*Directions:*
Everything from the top of the data below through the line with "none -> lime plate D9 level 1" should be duplicated exactly, and nothing past it.

*Input data:*
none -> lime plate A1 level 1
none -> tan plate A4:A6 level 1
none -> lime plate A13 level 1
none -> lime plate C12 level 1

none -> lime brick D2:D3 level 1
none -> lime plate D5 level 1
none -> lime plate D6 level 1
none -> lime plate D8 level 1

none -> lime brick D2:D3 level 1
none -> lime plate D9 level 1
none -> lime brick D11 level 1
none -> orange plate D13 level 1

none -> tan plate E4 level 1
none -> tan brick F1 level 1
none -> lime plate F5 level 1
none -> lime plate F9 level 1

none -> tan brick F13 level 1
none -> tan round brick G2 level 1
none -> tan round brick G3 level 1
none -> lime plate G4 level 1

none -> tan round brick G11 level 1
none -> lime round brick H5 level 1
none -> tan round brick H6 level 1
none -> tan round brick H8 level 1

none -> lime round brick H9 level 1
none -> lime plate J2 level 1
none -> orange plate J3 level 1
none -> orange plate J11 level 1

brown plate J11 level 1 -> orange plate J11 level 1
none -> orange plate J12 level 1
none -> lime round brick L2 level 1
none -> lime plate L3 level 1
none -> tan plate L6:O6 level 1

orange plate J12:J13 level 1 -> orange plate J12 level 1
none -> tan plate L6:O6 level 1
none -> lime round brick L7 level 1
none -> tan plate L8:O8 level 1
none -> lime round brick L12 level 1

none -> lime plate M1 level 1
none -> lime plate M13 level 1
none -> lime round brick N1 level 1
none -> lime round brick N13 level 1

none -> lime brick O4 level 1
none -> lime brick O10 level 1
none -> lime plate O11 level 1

*Solved exercise:*
none -> lime plate A1 level 1
none -> tan plate A4:A6 level 1
none -> lime plate A13 level 1
none -> lime plate C12 level 1

none -> lime brick D2:D3 level 1
none -> lime plate D5 level 1
none -> lime plate D6 level 1
none -> lime plate D8 level 1

none -> lime brick D2:D3 level 1
none -> lime plate D9 level 1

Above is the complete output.